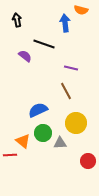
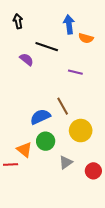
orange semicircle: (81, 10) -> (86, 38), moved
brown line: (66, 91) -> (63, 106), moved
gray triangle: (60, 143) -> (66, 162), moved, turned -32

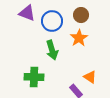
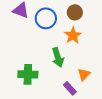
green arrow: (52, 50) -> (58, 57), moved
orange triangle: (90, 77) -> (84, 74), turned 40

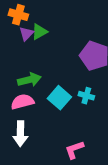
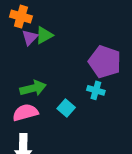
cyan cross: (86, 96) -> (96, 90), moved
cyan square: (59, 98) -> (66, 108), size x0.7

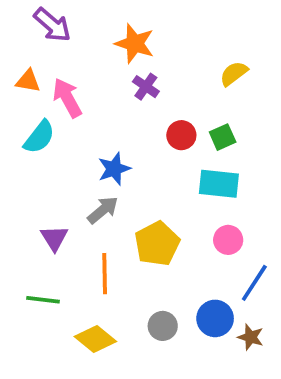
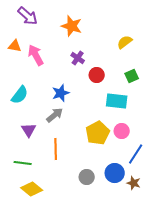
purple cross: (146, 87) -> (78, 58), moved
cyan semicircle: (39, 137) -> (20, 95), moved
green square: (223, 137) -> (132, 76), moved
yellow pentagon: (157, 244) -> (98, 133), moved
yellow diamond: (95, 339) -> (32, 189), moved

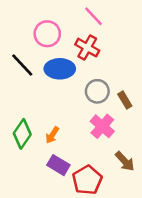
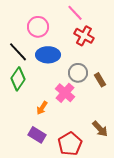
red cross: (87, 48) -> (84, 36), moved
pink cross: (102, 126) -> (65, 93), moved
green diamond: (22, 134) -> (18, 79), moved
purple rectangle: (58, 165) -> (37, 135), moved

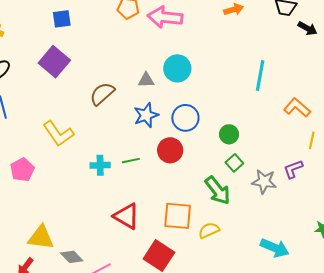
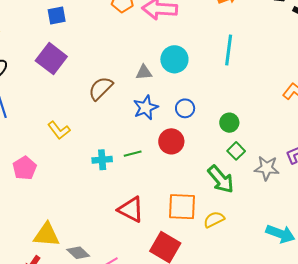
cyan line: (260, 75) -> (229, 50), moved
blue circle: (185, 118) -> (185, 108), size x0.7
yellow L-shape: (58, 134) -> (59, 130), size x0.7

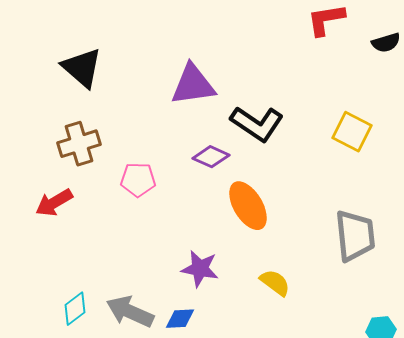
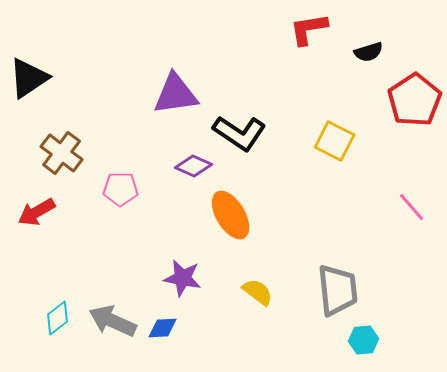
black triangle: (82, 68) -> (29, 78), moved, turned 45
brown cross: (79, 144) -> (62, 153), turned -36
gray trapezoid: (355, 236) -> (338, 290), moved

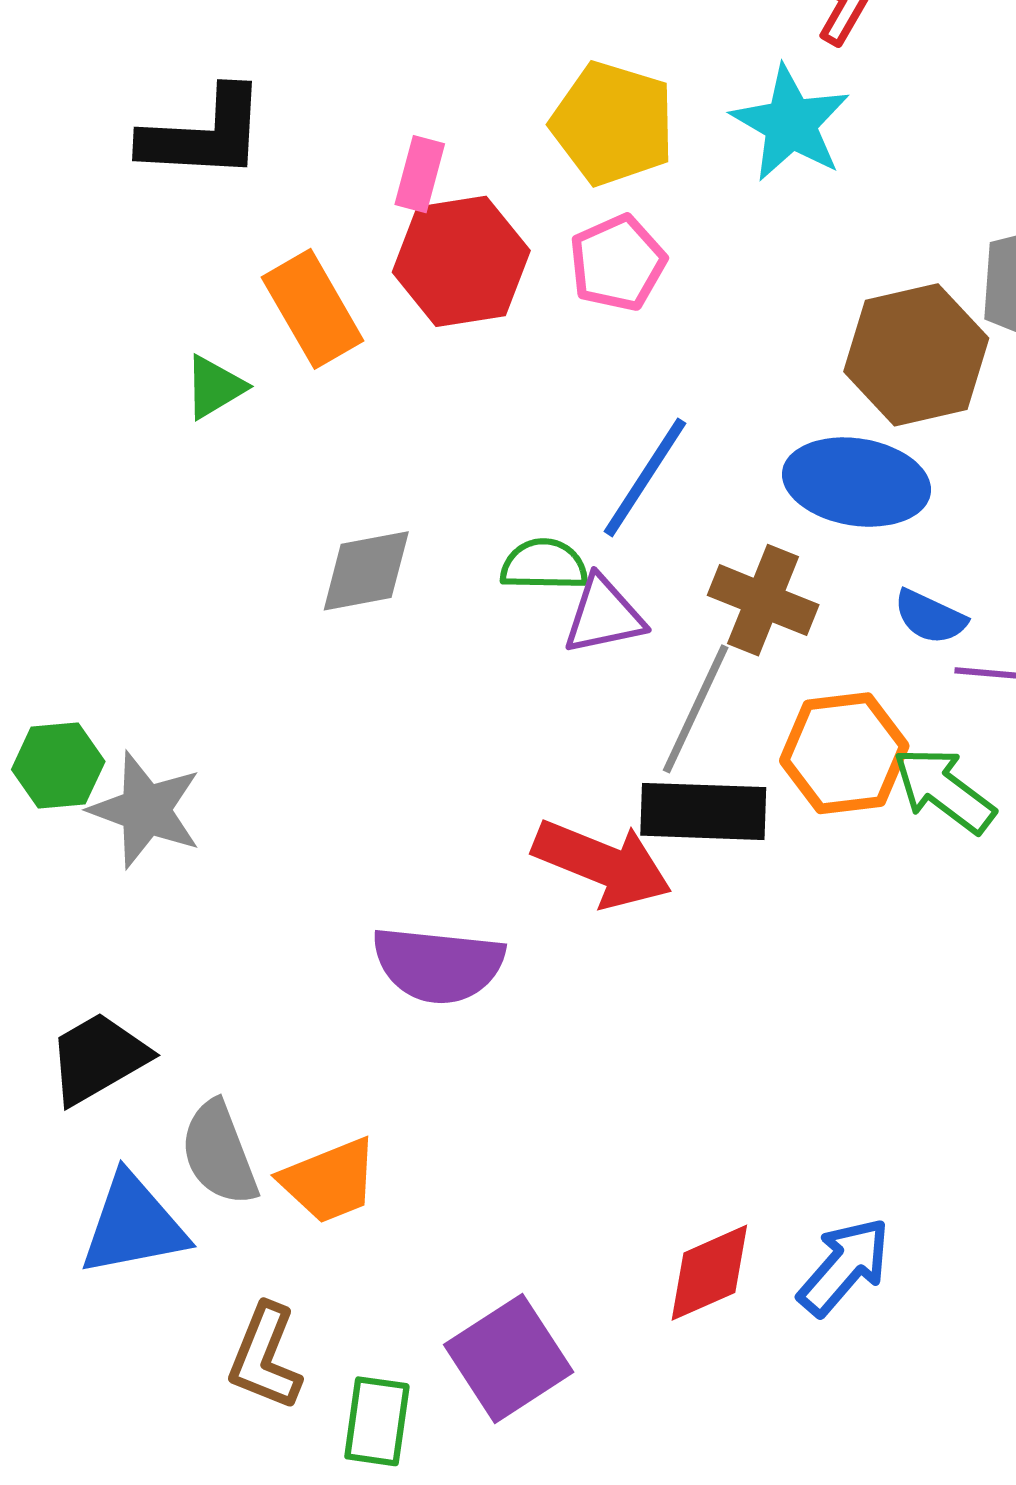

■ **INSTRUCTIONS FOR THE TASK**:
Retype each entry exactly. No pictures.

■ **RESULT**:
orange semicircle: (81, 10) -> (86, 38), moved
brown line: (66, 91) -> (63, 106), moved
gray triangle: (60, 143) -> (66, 162), moved, turned -32

green arrow: (52, 50) -> (58, 57), moved
orange triangle: (90, 77) -> (84, 74), turned 40

cyan cross: (86, 96) -> (96, 90), moved
cyan square: (59, 98) -> (66, 108), size x0.7

purple cross: (146, 87) -> (78, 58), moved
cyan semicircle: (39, 137) -> (20, 95), moved
green square: (223, 137) -> (132, 76), moved
yellow pentagon: (157, 244) -> (98, 133), moved
yellow diamond: (95, 339) -> (32, 189), moved

red cross: (87, 48) -> (84, 36), moved
pink cross: (102, 126) -> (65, 93), moved
green diamond: (22, 134) -> (18, 79), moved
purple rectangle: (58, 165) -> (37, 135), moved

cyan line: (260, 75) -> (229, 50), moved
blue circle: (185, 118) -> (185, 108), size x0.7
yellow L-shape: (58, 134) -> (59, 130), size x0.7

black triangle: (82, 68) -> (29, 78), moved, turned 45
brown cross: (79, 144) -> (62, 153), turned -36
gray trapezoid: (355, 236) -> (338, 290), moved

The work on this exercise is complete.